Scene comparison data:
———
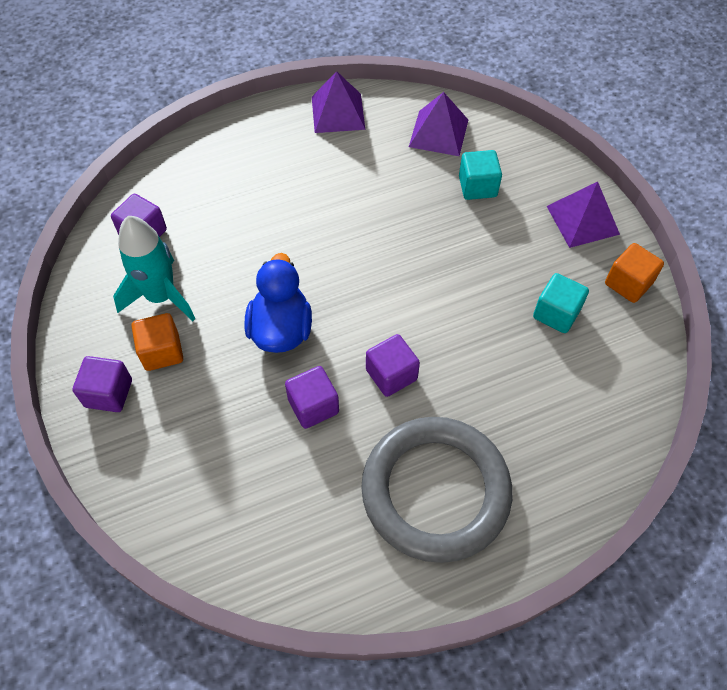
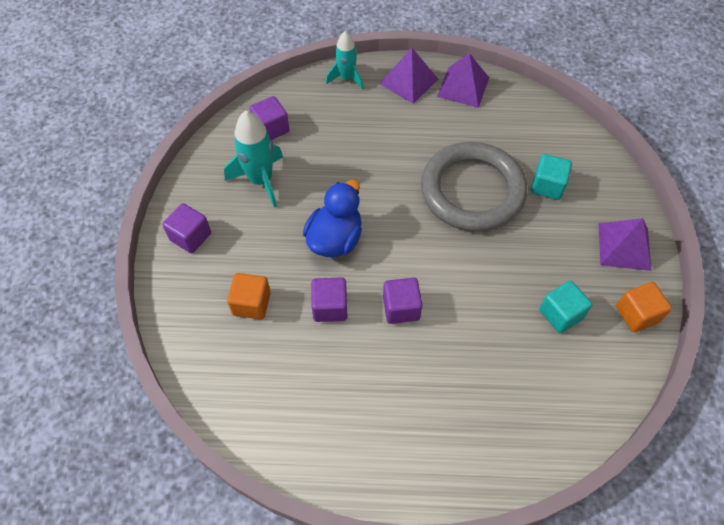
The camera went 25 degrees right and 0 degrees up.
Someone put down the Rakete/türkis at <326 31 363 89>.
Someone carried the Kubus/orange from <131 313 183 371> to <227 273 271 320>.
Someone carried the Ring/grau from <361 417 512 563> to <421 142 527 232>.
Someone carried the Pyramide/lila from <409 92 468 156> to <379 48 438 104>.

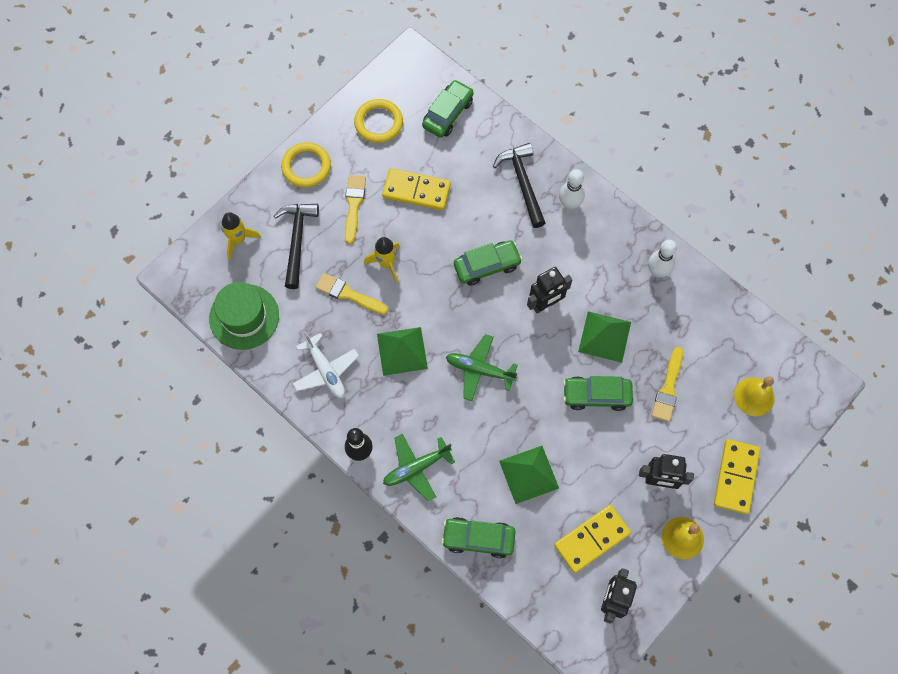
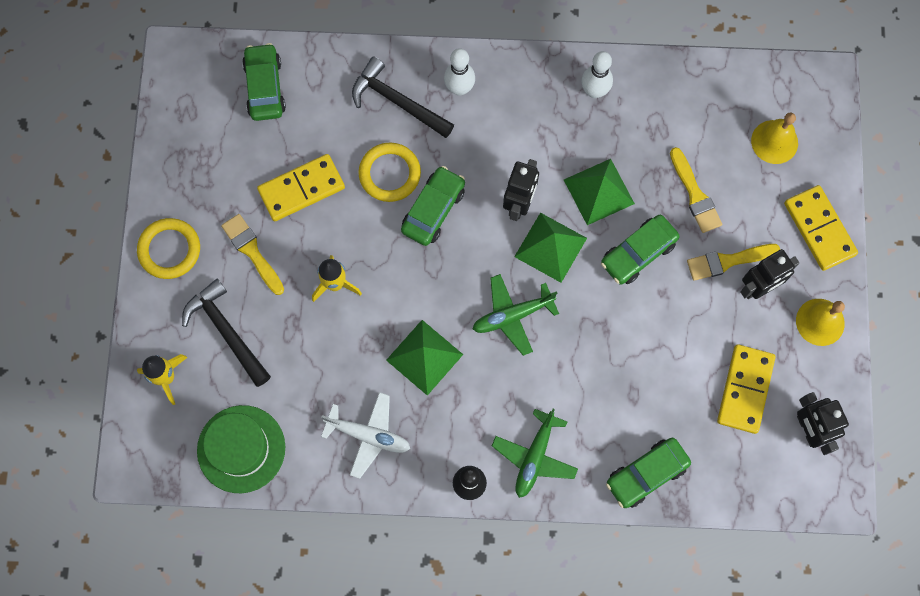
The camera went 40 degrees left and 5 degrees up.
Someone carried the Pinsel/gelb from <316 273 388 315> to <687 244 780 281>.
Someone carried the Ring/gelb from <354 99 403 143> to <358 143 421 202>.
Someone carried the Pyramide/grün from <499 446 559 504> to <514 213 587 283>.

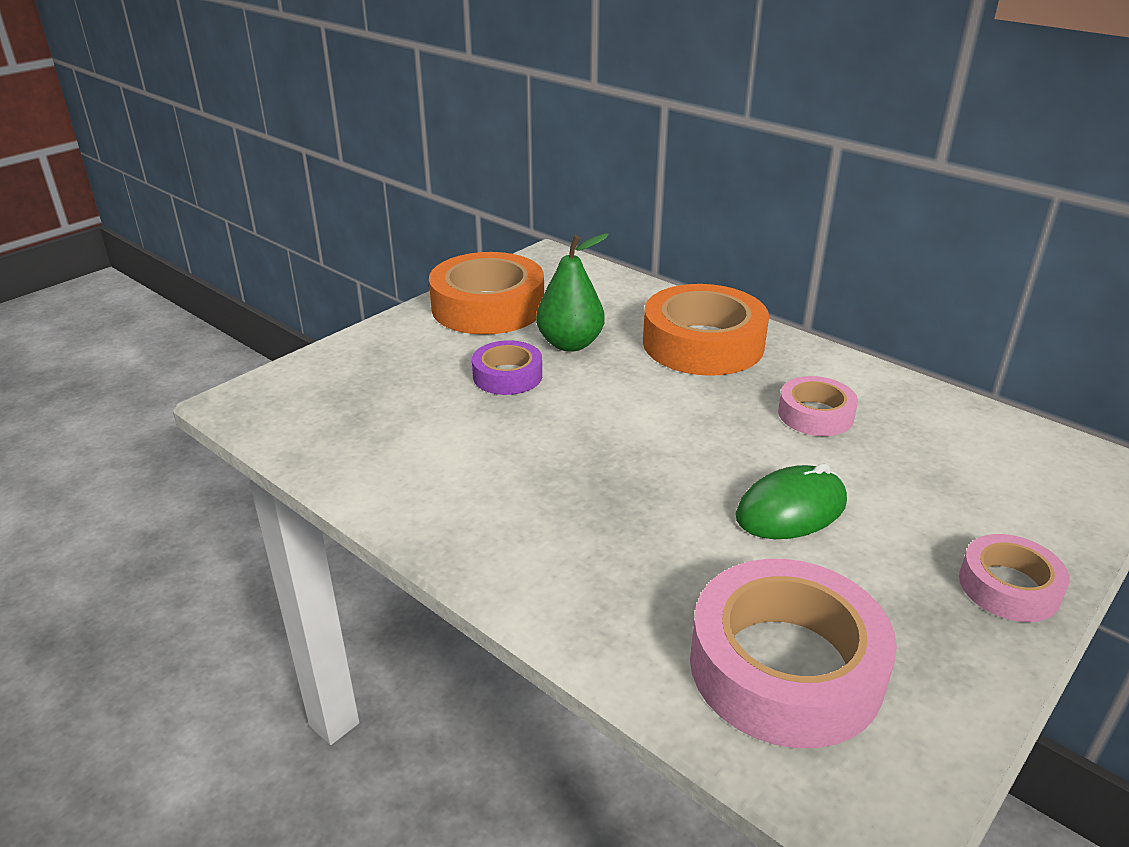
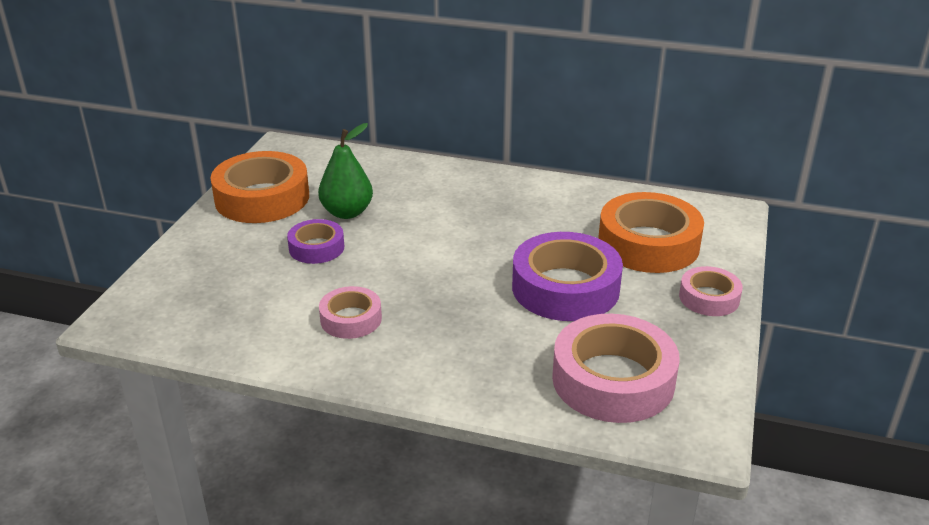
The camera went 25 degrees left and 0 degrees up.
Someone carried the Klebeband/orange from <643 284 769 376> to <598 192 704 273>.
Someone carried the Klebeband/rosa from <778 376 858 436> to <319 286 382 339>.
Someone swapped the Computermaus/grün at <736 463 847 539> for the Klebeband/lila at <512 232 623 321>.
———
## Work order
The response should consist of the entries above, given again exactly and free of pictures.

## Exercise answer
The camera went 25 degrees right and 0 degrees up.
Someone put down the Rakete/türkis at <326 31 363 89>.
Someone carried the Kubus/orange from <131 313 183 371> to <227 273 271 320>.
Someone carried the Ring/grau from <361 417 512 563> to <421 142 527 232>.
Someone carried the Pyramide/lila from <409 92 468 156> to <379 48 438 104>.

The camera went 40 degrees left and 5 degrees up.
Someone carried the Pinsel/gelb from <316 273 388 315> to <687 244 780 281>.
Someone carried the Ring/gelb from <354 99 403 143> to <358 143 421 202>.
Someone carried the Pyramide/grün from <499 446 559 504> to <514 213 587 283>.

The camera went 25 degrees left and 0 degrees up.
Someone carried the Klebeband/orange from <643 284 769 376> to <598 192 704 273>.
Someone carried the Klebeband/rosa from <778 376 858 436> to <319 286 382 339>.
Someone swapped the Computermaus/grün at <736 463 847 539> for the Klebeband/lila at <512 232 623 321>.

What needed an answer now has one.